◆ Task objective
Please give all of the data again, character for character, and drop the pictures.

◆ Data segment
BEGIN

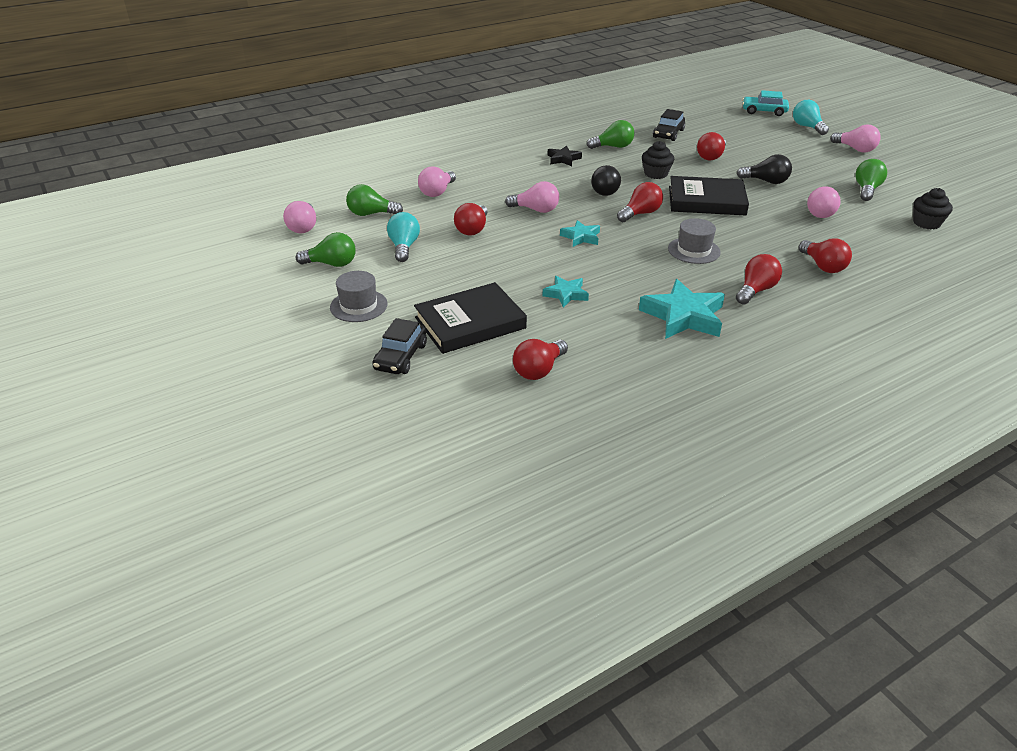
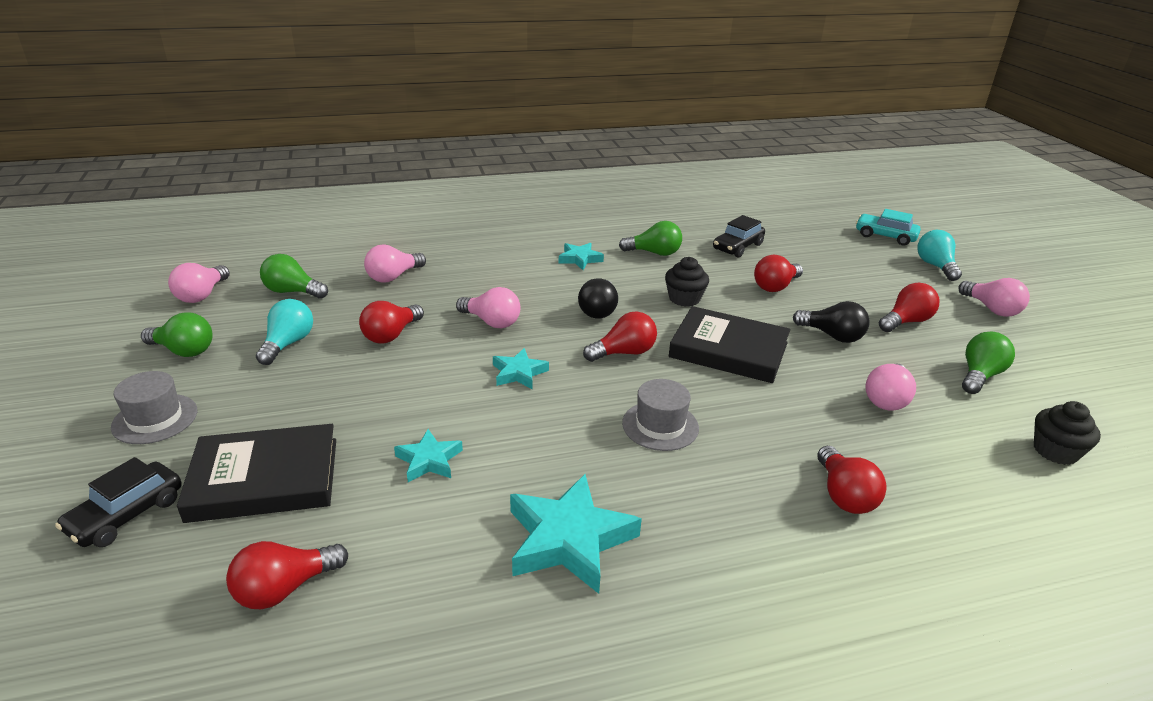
camera: 15 degrees right, 5 degrees down
(563, 159) = (580, 259): black star -> turquoise star
(755, 290) = (711, 517): red light bulb -> red light bulb (906, 321)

END

◆ Result for this exercise
camera: 15 degrees right, 5 degrees down
(563, 159) = (580, 259): black star -> turquoise star
(755, 290) = (711, 517): red light bulb -> red light bulb (906, 321)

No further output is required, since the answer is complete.